[Data supplied]
+++++

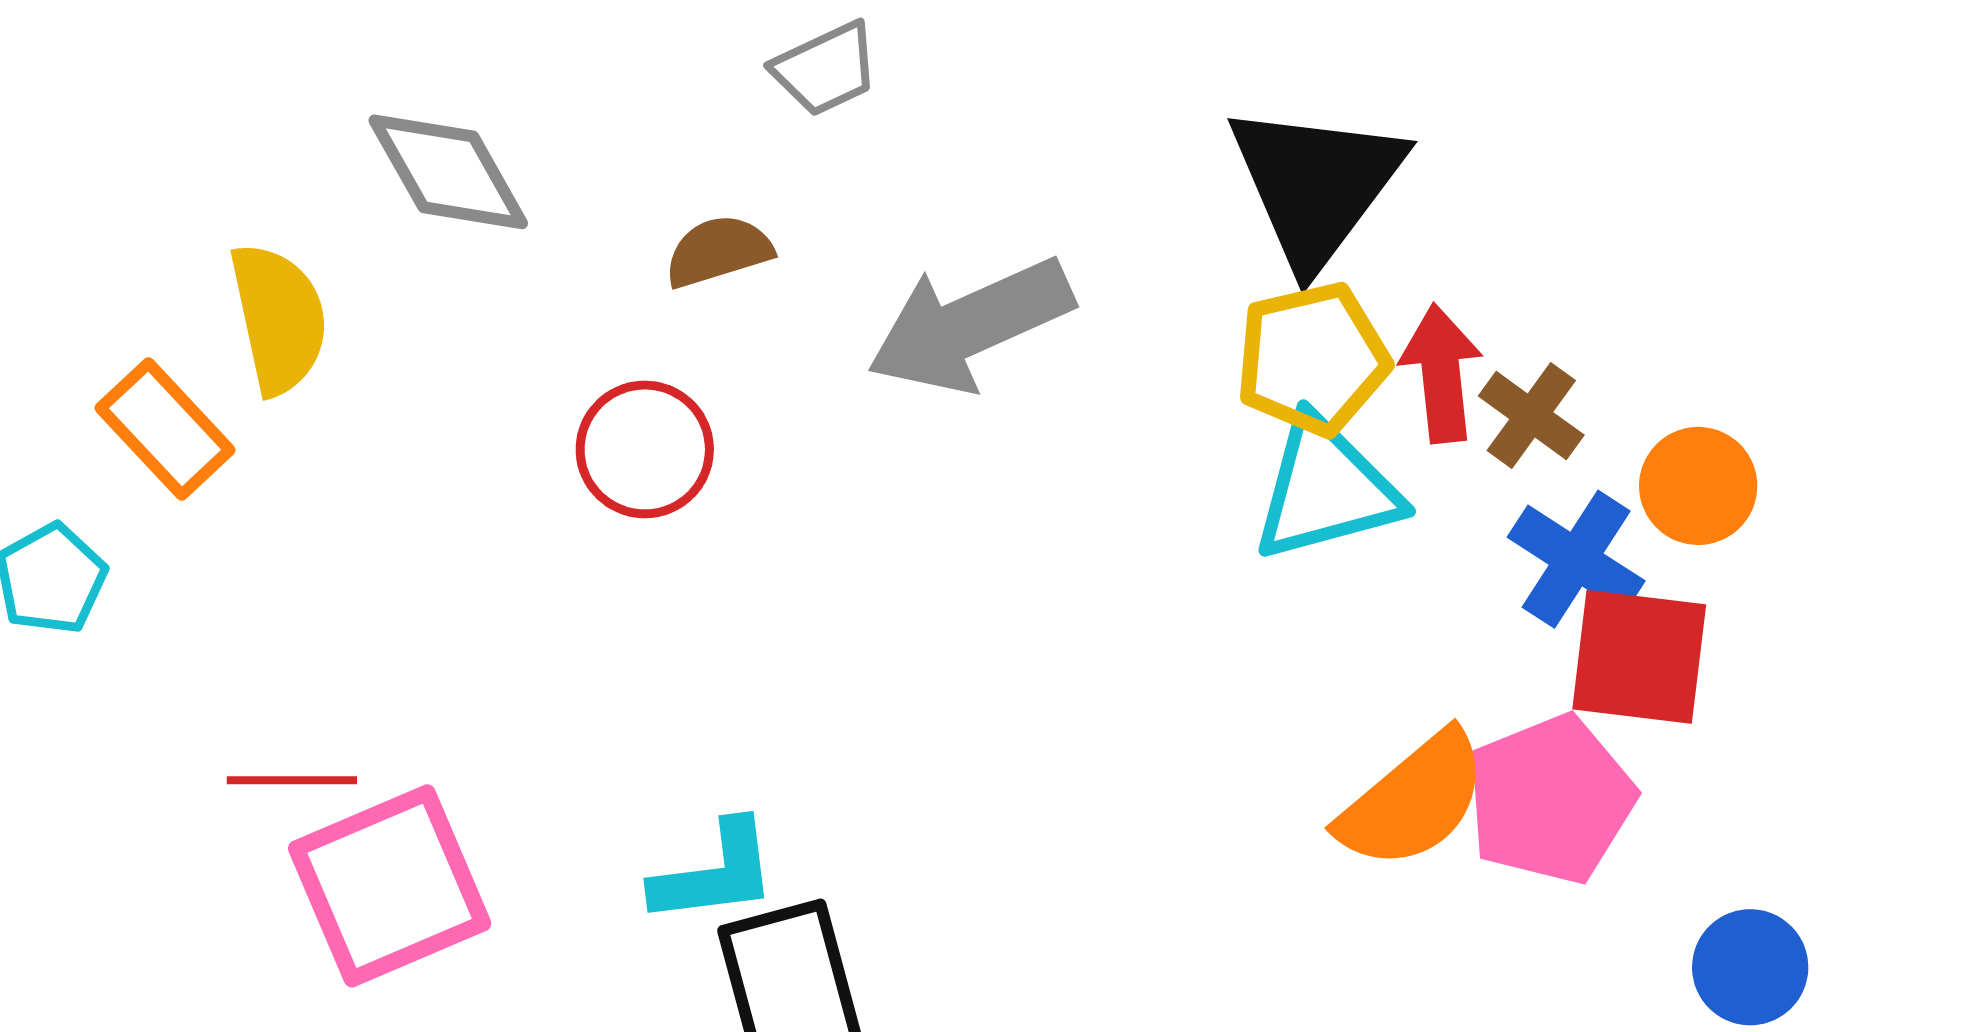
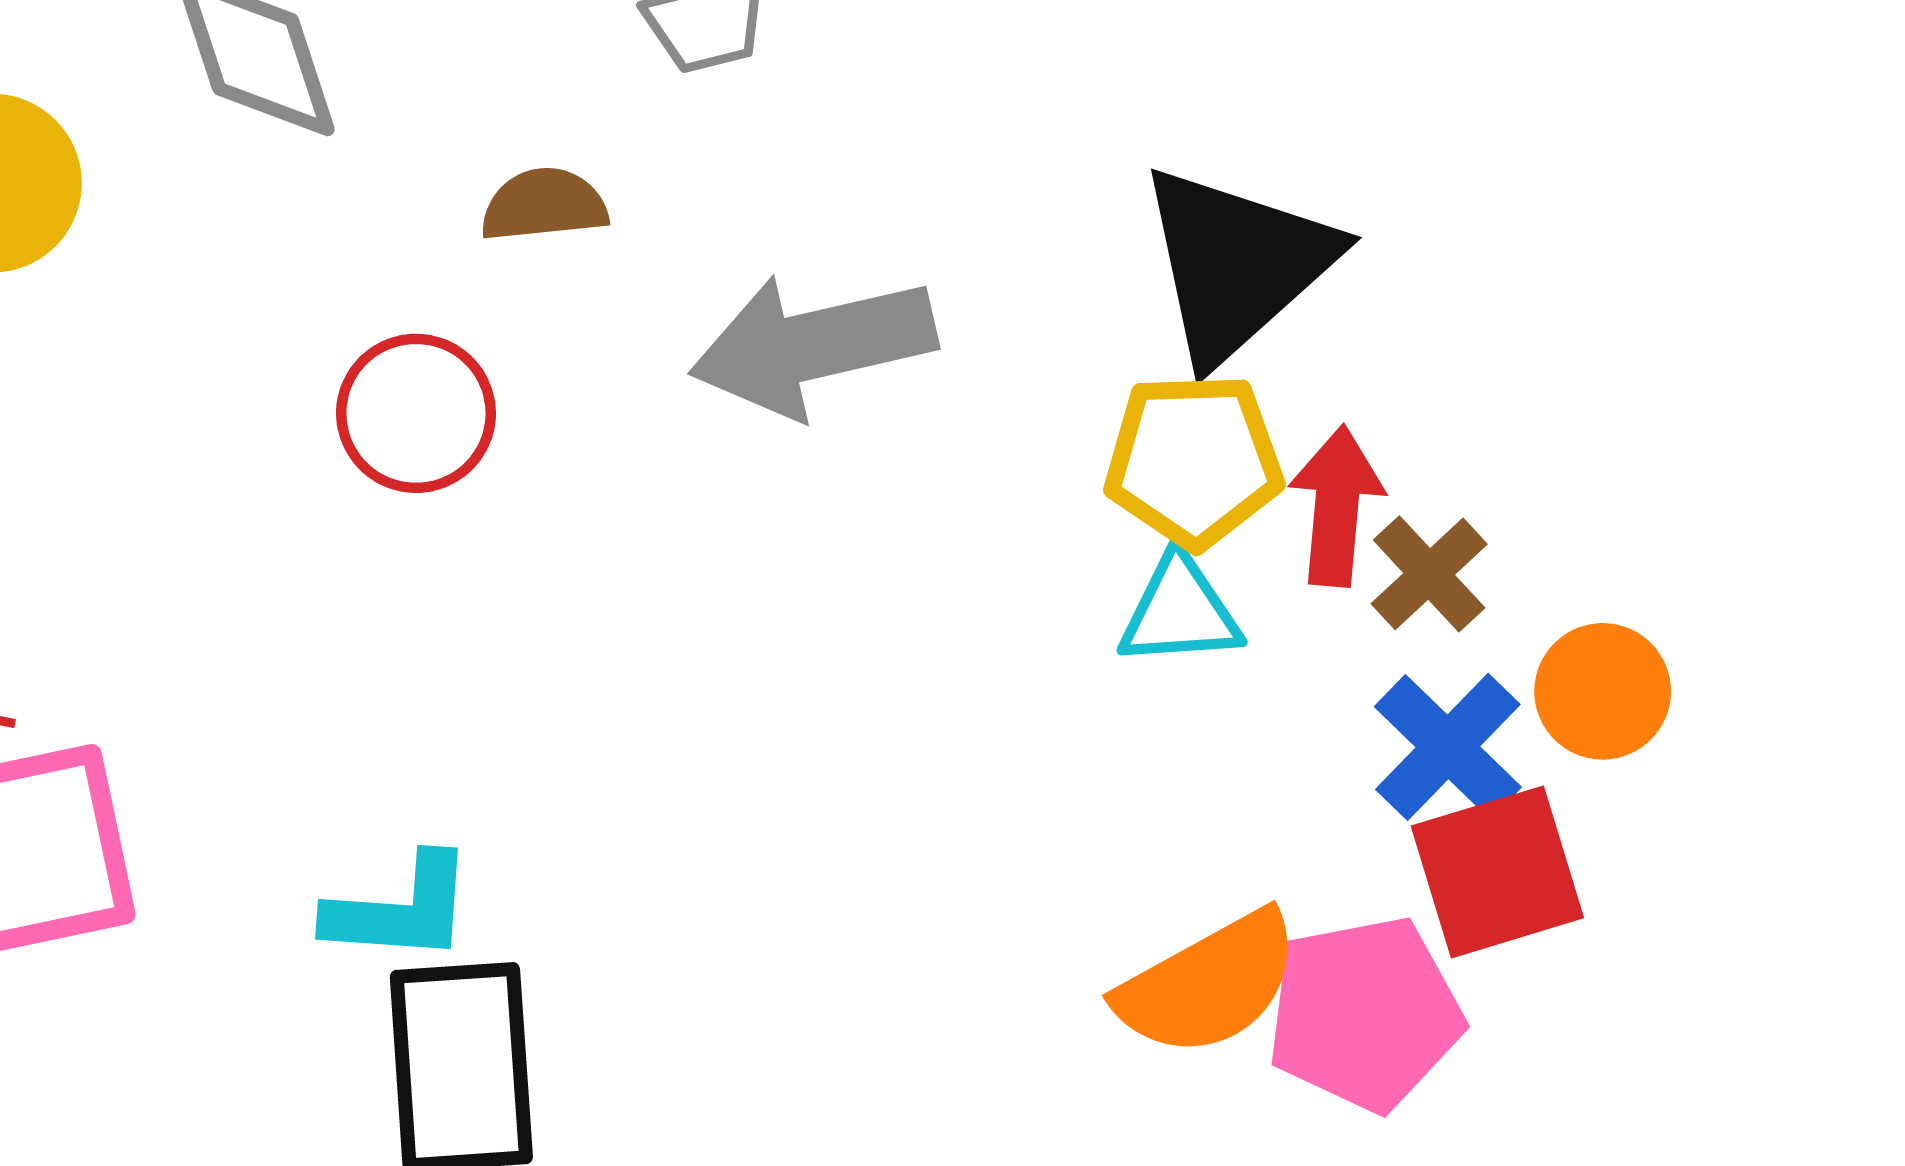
cyan triangle: (1326, 489) -> (1180, 611), size x0.7
red square: (1639, 657) -> (1497, 872), turned -35

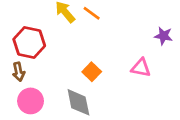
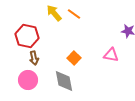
brown arrow: (19, 72) -> (34, 58), moved

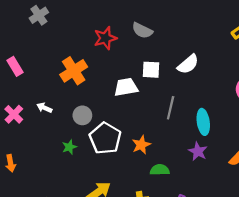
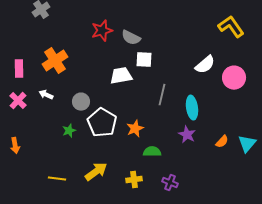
gray semicircle: (142, 30) -> (131, 38), moved
white semicircle: (188, 64) -> (205, 65), moved
pink rectangle: (15, 66) -> (19, 69), moved, turned 30
orange cross: (74, 71) -> (55, 61), moved

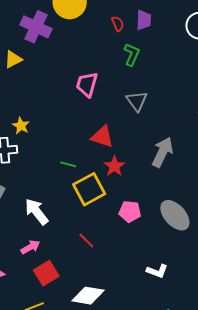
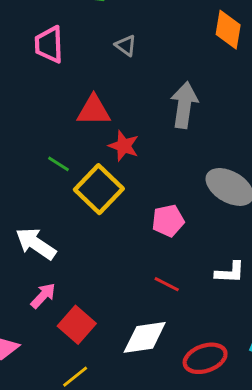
gray triangle: (137, 101) -> (126, 45), size x0.7
green line: (68, 164) -> (58, 164), turned 35
pink pentagon: (130, 211) -> (168, 221), moved
red line: (86, 240) -> (167, 284), moved

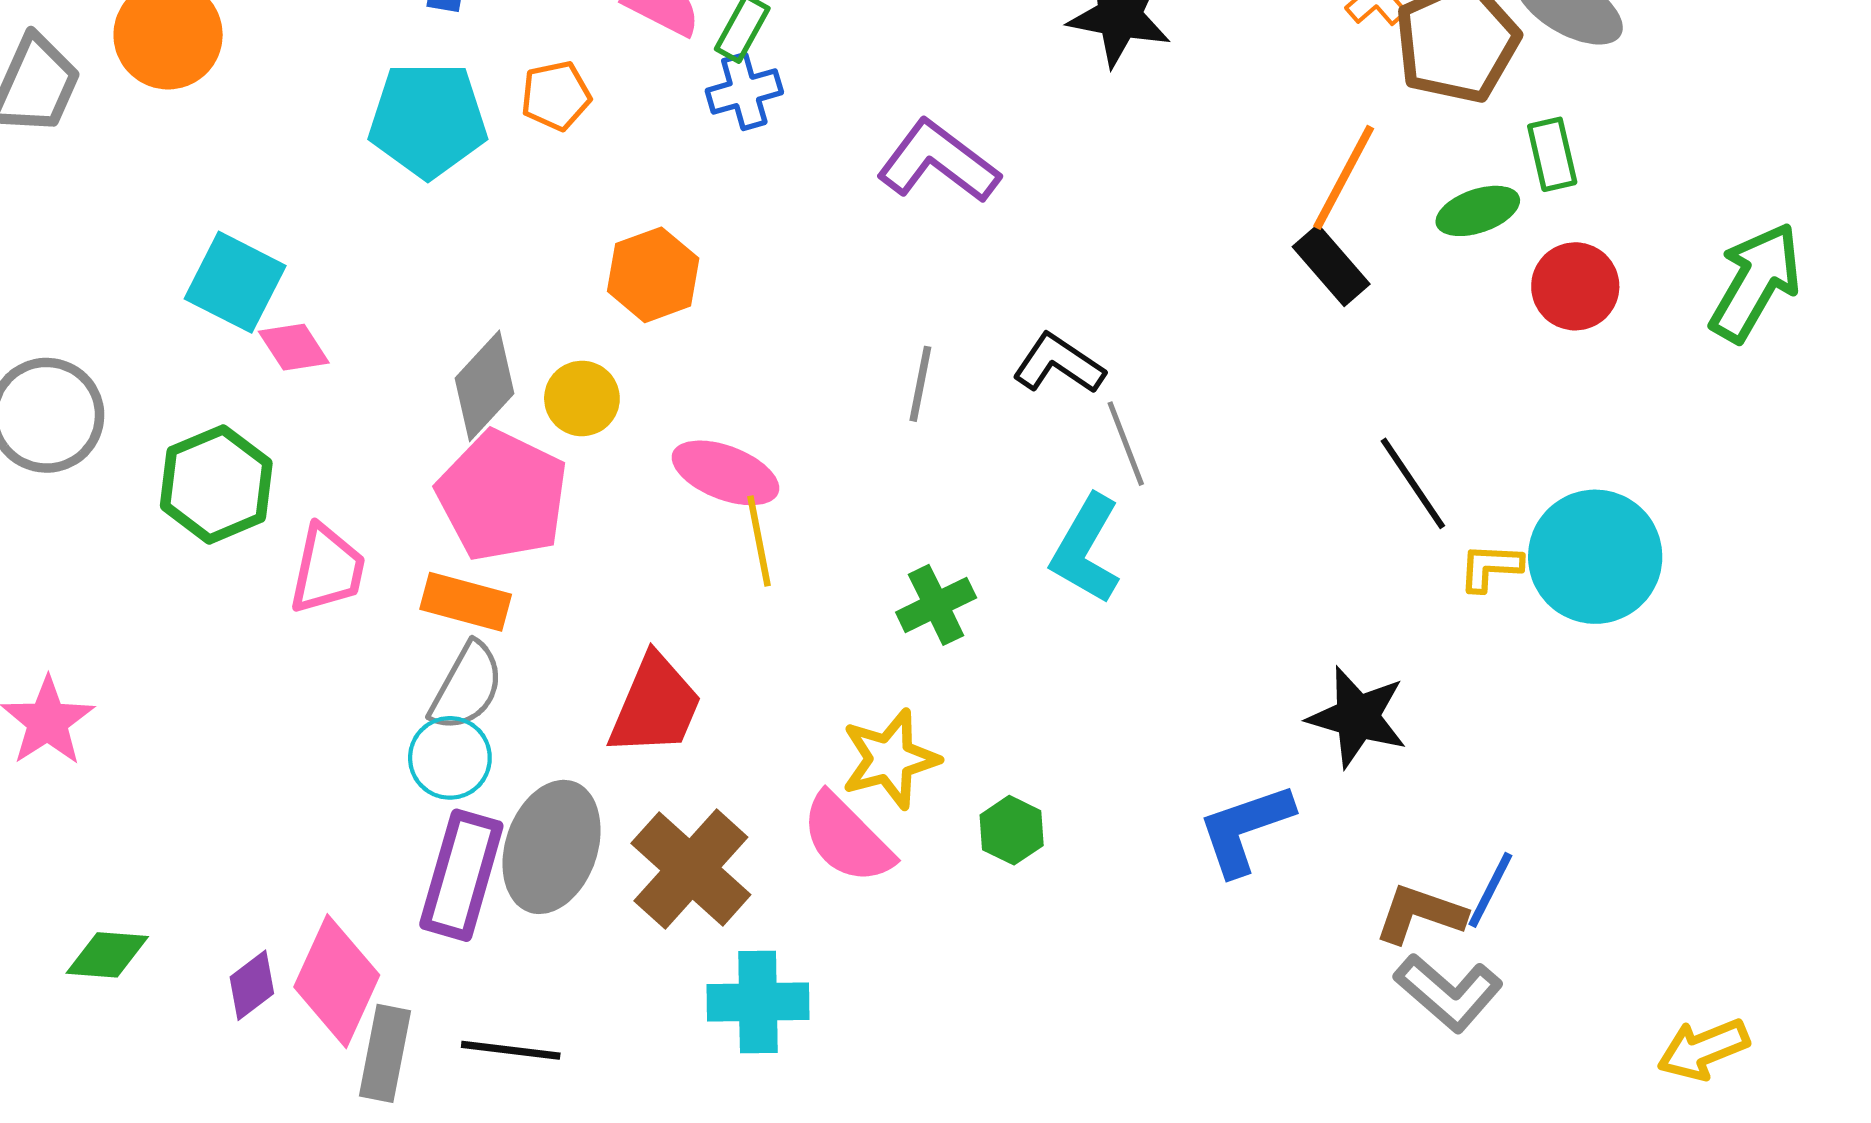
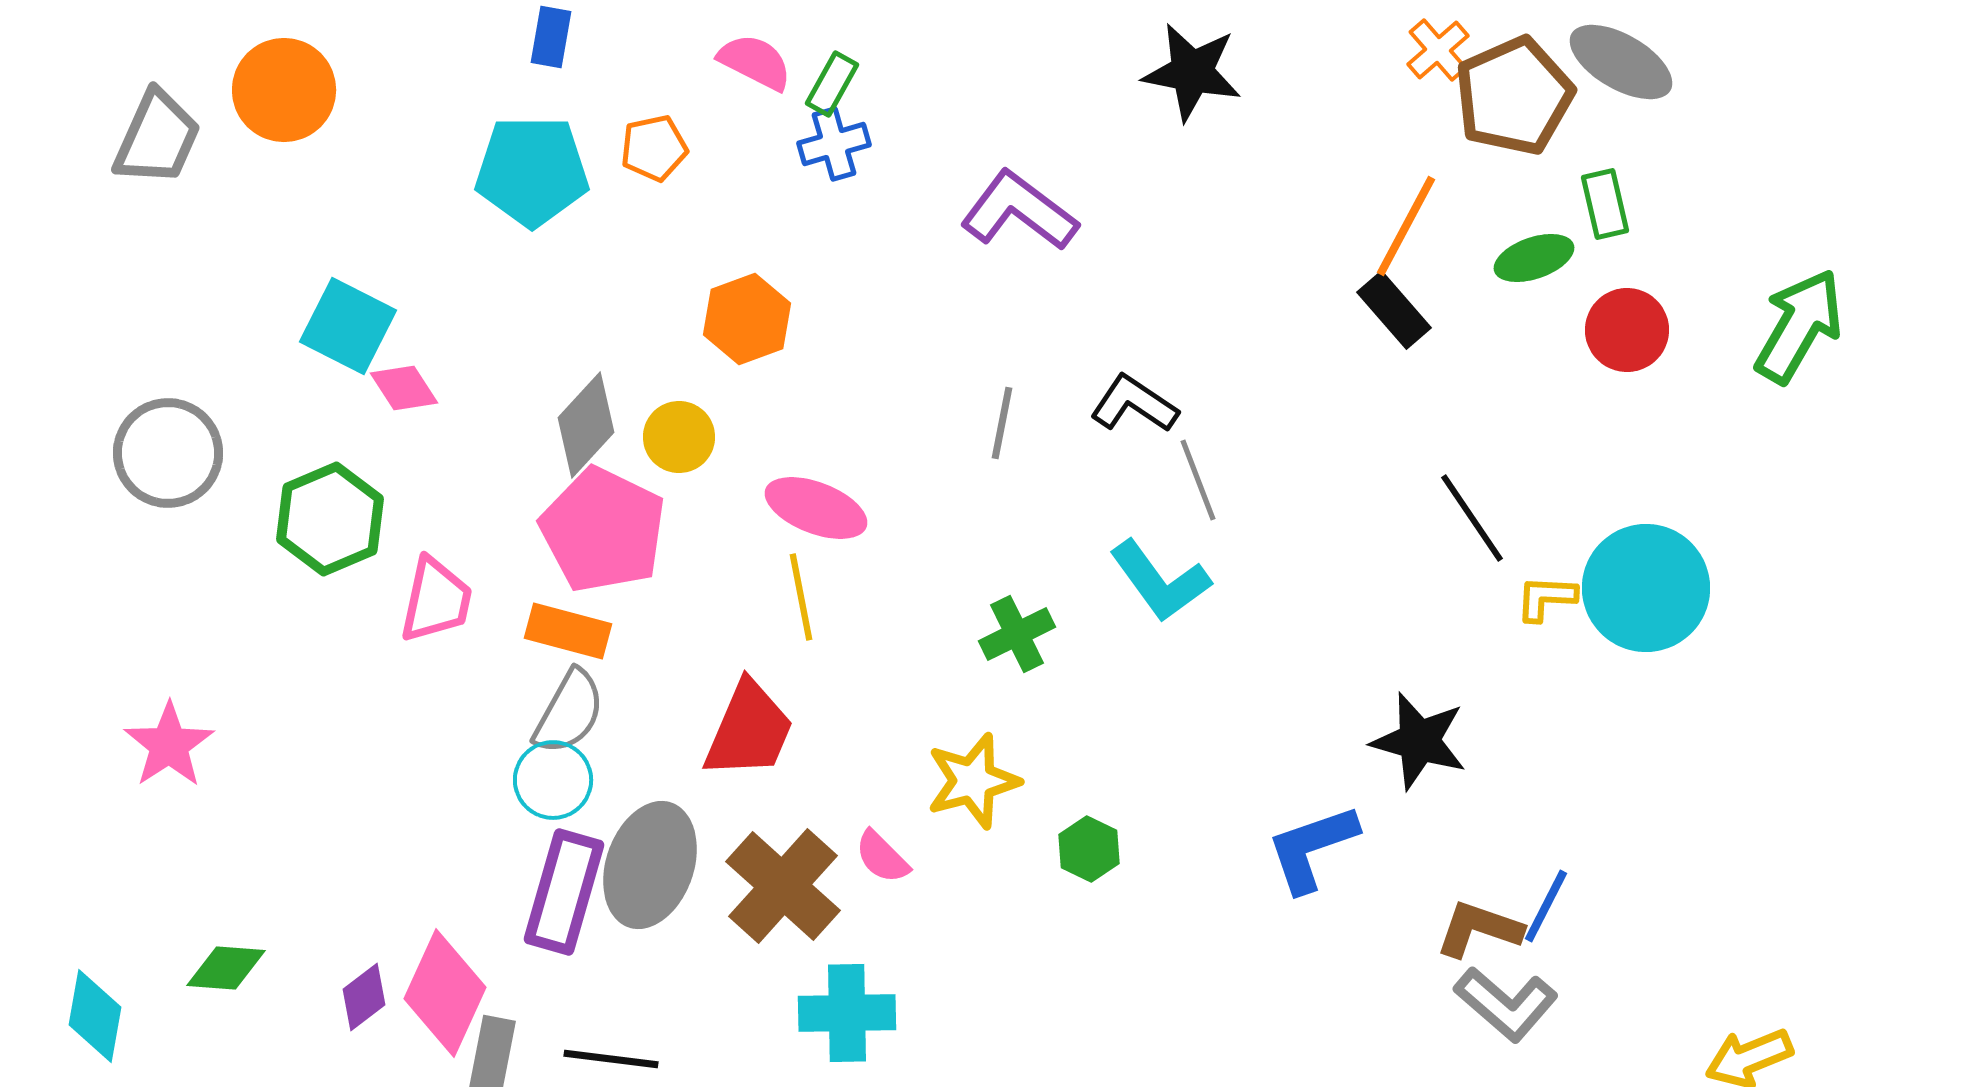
yellow line: (759, 541) -> (801, 597), moved
cyan L-shape: (1086, 549) -> (1160, 581), turned -66
pink semicircle: (847, 839) -> (882, 857), moved, size x0.6

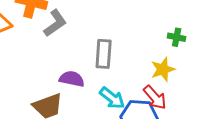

+++++

[Try it] Show every line above in which the word "gray" occurs.

[Your response]
gray semicircle: (142, 30) -> (131, 38), moved
gray triangle: (137, 101) -> (126, 45), size x0.7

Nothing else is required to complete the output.